→ Problem requirements
Everything from the first line of the material to the line containing "The blue cylinder", inclusive, must be given again exactly; no pictures, and nothing past that line.

+ + + +

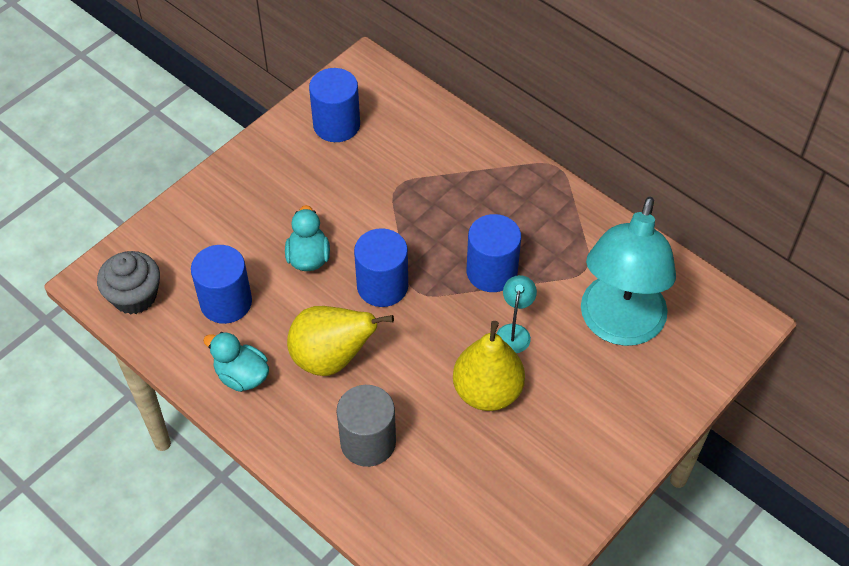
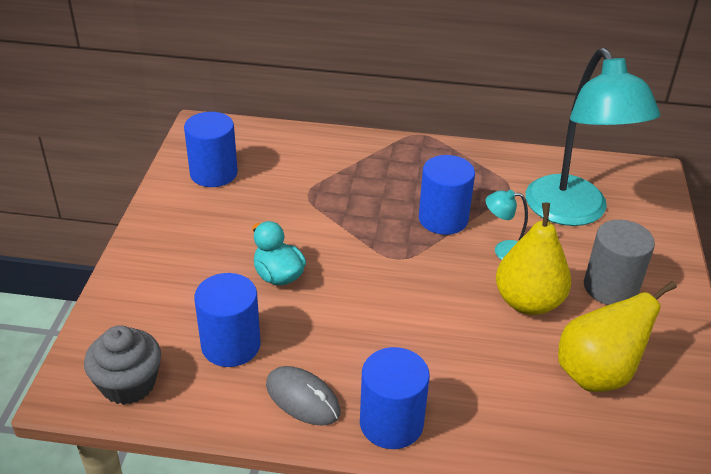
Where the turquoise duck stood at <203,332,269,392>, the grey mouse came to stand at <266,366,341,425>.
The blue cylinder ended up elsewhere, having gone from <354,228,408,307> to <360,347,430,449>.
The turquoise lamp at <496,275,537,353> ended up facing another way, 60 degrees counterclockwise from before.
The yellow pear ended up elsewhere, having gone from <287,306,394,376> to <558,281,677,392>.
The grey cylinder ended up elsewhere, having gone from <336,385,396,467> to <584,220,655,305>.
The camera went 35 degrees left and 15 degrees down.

+ + + +

→ Solution to this task
Where the turquoise duck stood at <203,332,269,392>, the grey mouse came to stand at <266,366,341,425>.
The blue cylinder ended up elsewhere, having gone from <354,228,408,307> to <360,347,430,449>.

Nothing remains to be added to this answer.